__Work required__. Every record below needs to be retyped exactly as it appears.

Content starts

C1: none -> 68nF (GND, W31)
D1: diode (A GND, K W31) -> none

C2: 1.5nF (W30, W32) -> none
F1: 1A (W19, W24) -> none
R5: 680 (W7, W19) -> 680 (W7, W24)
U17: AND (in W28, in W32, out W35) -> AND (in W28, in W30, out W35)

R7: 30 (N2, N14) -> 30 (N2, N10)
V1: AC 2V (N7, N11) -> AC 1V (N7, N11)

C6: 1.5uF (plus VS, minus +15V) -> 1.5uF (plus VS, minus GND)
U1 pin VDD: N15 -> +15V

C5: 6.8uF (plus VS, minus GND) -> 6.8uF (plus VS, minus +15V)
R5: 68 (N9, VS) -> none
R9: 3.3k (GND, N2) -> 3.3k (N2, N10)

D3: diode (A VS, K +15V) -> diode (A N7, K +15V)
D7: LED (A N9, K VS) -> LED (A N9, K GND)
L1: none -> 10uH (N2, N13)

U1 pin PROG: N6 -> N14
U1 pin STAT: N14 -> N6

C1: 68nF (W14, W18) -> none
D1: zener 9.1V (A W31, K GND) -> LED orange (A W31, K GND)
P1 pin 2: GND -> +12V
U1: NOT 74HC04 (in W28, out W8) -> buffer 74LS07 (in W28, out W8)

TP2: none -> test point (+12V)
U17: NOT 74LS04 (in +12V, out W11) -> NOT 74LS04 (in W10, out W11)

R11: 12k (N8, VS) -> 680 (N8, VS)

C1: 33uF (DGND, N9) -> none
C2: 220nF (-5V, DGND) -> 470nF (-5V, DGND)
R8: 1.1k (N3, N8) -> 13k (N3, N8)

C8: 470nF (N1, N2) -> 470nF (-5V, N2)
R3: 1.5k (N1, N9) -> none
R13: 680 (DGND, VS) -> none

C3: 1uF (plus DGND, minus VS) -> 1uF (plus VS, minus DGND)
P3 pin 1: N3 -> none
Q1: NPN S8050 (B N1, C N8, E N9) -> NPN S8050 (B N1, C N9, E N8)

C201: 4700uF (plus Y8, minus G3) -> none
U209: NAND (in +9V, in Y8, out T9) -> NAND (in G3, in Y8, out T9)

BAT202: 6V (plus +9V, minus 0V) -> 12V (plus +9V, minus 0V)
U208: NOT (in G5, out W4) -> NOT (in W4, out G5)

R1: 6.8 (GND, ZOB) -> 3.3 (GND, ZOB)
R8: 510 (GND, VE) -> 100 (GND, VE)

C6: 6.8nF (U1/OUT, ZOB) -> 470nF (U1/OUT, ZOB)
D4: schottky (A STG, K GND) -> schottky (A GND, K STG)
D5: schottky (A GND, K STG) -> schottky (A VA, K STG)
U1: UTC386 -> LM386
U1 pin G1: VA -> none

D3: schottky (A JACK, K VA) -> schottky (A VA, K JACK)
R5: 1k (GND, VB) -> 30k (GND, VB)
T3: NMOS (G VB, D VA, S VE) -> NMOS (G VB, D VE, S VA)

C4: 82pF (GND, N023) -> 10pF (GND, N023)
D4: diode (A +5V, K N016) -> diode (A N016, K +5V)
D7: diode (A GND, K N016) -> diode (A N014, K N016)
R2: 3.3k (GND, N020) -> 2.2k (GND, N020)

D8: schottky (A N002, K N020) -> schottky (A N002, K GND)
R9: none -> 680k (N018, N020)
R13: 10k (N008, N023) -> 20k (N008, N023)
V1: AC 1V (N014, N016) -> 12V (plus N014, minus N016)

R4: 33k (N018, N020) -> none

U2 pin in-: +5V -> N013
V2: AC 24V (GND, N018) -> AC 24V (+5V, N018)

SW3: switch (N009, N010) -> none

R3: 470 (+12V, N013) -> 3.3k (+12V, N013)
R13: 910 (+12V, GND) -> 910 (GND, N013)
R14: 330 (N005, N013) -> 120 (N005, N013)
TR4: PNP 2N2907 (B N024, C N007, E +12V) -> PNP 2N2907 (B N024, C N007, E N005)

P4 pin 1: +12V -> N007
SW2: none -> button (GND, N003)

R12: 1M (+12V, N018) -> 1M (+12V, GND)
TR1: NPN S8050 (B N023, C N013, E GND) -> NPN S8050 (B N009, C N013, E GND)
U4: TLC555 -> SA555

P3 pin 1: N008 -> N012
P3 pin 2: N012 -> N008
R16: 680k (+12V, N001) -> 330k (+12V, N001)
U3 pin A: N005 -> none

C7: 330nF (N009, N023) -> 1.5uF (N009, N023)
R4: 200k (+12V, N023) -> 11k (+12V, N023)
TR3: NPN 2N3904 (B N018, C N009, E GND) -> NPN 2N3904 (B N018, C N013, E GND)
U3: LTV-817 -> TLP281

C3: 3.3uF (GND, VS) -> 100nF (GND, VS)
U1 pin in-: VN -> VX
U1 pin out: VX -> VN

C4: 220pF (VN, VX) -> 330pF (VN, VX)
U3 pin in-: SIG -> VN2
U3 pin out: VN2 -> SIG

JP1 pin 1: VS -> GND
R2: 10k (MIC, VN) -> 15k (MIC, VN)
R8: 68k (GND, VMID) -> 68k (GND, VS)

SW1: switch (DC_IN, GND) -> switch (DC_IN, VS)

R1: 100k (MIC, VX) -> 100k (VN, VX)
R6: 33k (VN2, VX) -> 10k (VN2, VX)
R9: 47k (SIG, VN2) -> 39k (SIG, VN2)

Content ends

__Reply__.
C1: none -> 68nF (GND, W31)
D1: diode (A GND, K W31) -> none

C2: 1.5nF (W30, W32) -> none
F1: 1A (W19, W24) -> none
R5: 680 (W7, W19) -> 680 (W7, W24)
U17: AND (in W28, in W32, out W35) -> AND (in W28, in W30, out W35)

R7: 30 (N2, N14) -> 30 (N2, N10)
V1: AC 2V (N7, N11) -> AC 1V (N7, N11)

C6: 1.5uF (plus VS, minus +15V) -> 1.5uF (plus VS, minus GND)
U1 pin VDD: N15 -> +15V

C5: 6.8uF (plus VS, minus GND) -> 6.8uF (plus VS, minus +15V)
R5: 68 (N9, VS) -> none
R9: 3.3k (GND, N2) -> 3.3k (N2, N10)

D3: diode (A VS, K +15V) -> diode (A N7, K +15V)
D7: LED (A N9, K VS) -> LED (A N9, K GND)
L1: none -> 10uH (N2, N13)

U1 pin PROG: N6 -> N14
U1 pin STAT: N14 -> N6

C1: 68nF (W14, W18) -> none
D1: zener 9.1V (A W31, K GND) -> LED orange (A W31, K GND)
P1 pin 2: GND -> +12V
U1: NOT 74HC04 (in W28, out W8) -> buffer 74LS07 (in W28, out W8)

TP2: none -> test point (+12V)
U17: NOT 74LS04 (in +12V, out W11) -> NOT 74LS04 (in W10, out W11)

R11: 12k (N8, VS) -> 680 (N8, VS)

C1: 33uF (DGND, N9) -> none
C2: 220nF (-5V, DGND) -> 470nF (-5V, DGND)
R8: 1.1k (N3, N8) -> 13k (N3, N8)

C8: 470nF (N1, N2) -> 470nF (-5V, N2)
R3: 1.5k (N1, N9) -> none
R13: 680 (DGND, VS) -> none

C3: 1uF (plus DGND, minus VS) -> 1uF (plus VS, minus DGND)
P3 pin 1: N3 -> none
Q1: NPN S8050 (B N1, C N8, E N9) -> NPN S8050 (B N1, C N9, E N8)

C201: 4700uF (plus Y8, minus G3) -> none
U209: NAND (in +9V, in Y8, out T9) -> NAND (in G3, in Y8, out T9)

BAT202: 6V (plus +9V, minus 0V) -> 12V (plus +9V, minus 0V)
U208: NOT (in G5, out W4) -> NOT (in W4, out G5)

R1: 6.8 (GND, ZOB) -> 3.3 (GND, ZOB)
R8: 510 (GND, VE) -> 100 (GND, VE)

C6: 6.8nF (U1/OUT, ZOB) -> 470nF (U1/OUT, ZOB)
D4: schottky (A STG, K GND) -> schottky (A GND, K STG)
D5: schottky (A GND, K STG) -> schottky (A VA, K STG)
U1: UTC386 -> LM386
U1 pin G1: VA -> none

D3: schottky (A JACK, K VA) -> schottky (A VA, K JACK)
R5: 1k (GND, VB) -> 30k (GND, VB)
T3: NMOS (G VB, D VA, S VE) -> NMOS (G VB, D VE, S VA)

C4: 82pF (GND, N023) -> 10pF (GND, N023)
D4: diode (A +5V, K N016) -> diode (A N016, K +5V)
D7: diode (A GND, K N016) -> diode (A N014, K N016)
R2: 3.3k (GND, N020) -> 2.2k (GND, N020)

D8: schottky (A N002, K N020) -> schottky (A N002, K GND)
R9: none -> 680k (N018, N020)
R13: 10k (N008, N023) -> 20k (N008, N023)
V1: AC 1V (N014, N016) -> 12V (plus N014, minus N016)

R4: 33k (N018, N020) -> none

U2 pin in-: +5V -> N013
V2: AC 24V (GND, N018) -> AC 24V (+5V, N018)

SW3: switch (N009, N010) -> none

R3: 470 (+12V, N013) -> 3.3k (+12V, N013)
R13: 910 (+12V, GND) -> 910 (GND, N013)
R14: 330 (N005, N013) -> 120 (N005, N013)
TR4: PNP 2N2907 (B N024, C N007, E +12V) -> PNP 2N2907 (B N024, C N007, E N005)

P4 pin 1: +12V -> N007
SW2: none -> button (GND, N003)

R12: 1M (+12V, N018) -> 1M (+12V, GND)
TR1: NPN S8050 (B N023, C N013, E GND) -> NPN S8050 (B N009, C N013, E GND)
U4: TLC555 -> SA555

P3 pin 1: N008 -> N012
P3 pin 2: N012 -> N008
R16: 680k (+12V, N001) -> 330k (+12V, N001)
U3 pin A: N005 -> none

C7: 330nF (N009, N023) -> 1.5uF (N009, N023)
R4: 200k (+12V, N023) -> 11k (+12V, N023)
TR3: NPN 2N3904 (B N018, C N009, E GND) -> NPN 2N3904 (B N018, C N013, E GND)
U3: LTV-817 -> TLP281

C3: 3.3uF (GND, VS) -> 100nF (GND, VS)
U1 pin in-: VN -> VX
U1 pin out: VX -> VN

C4: 220pF (VN, VX) -> 330pF (VN, VX)
U3 pin in-: SIG -> VN2
U3 pin out: VN2 -> SIG

JP1 pin 1: VS -> GND
R2: 10k (MIC, VN) -> 15k (MIC, VN)
R8: 68k (GND, VMID) -> 68k (GND, VS)

SW1: switch (DC_IN, GND) -> switch (DC_IN, VS)

R1: 100k (MIC, VX) -> 100k (VN, VX)
R6: 33k (VN2, VX) -> 10k (VN2, VX)
R9: 47k (SIG, VN2) -> 39k (SIG, VN2)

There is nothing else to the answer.